*** Opening Record set ***

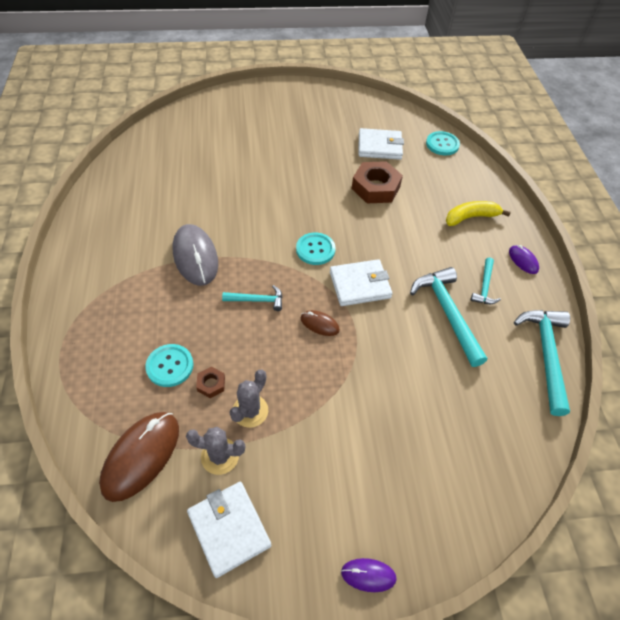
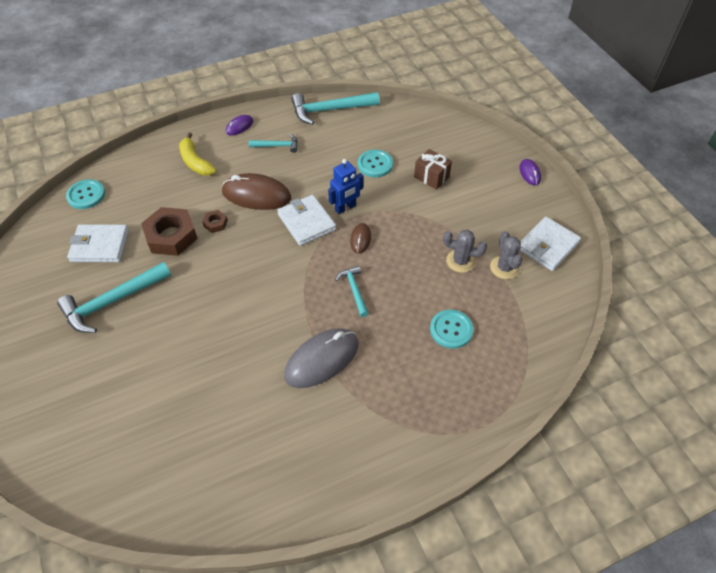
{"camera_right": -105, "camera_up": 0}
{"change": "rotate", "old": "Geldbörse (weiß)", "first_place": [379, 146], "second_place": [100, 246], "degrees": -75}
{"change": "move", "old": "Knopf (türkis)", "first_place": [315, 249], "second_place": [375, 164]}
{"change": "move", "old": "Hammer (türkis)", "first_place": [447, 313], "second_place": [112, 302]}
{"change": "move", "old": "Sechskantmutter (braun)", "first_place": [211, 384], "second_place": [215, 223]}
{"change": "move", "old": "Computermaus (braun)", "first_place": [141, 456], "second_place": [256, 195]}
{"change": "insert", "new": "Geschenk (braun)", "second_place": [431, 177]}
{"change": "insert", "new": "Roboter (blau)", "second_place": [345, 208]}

*** Closing Record set ***
*** Opening Record set ***

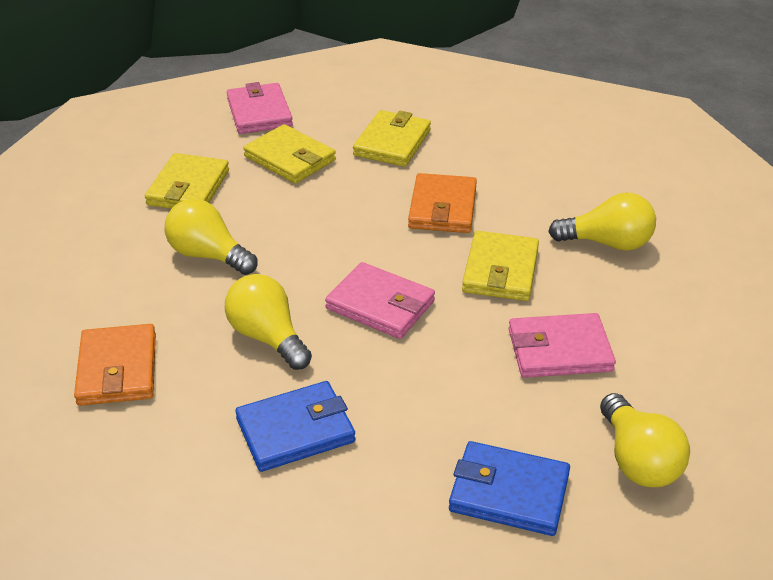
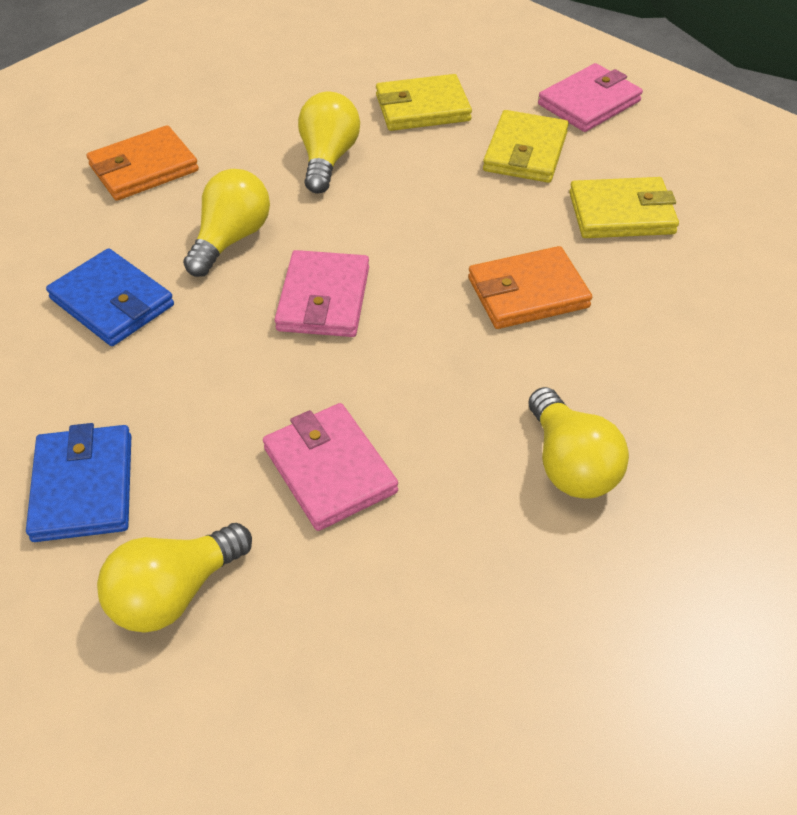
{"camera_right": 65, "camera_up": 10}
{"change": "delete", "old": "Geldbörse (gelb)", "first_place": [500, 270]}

*** Closing Record set ***

■ Try it: Each line above with the string "braun" should be reported in full.

■ Your response:
{"change": "move", "old": "Sechskantmutter (braun)", "first_place": [211, 384], "second_place": [215, 223]}
{"change": "move", "old": "Computermaus (braun)", "first_place": [141, 456], "second_place": [256, 195]}
{"change": "insert", "new": "Geschenk (braun)", "second_place": [431, 177]}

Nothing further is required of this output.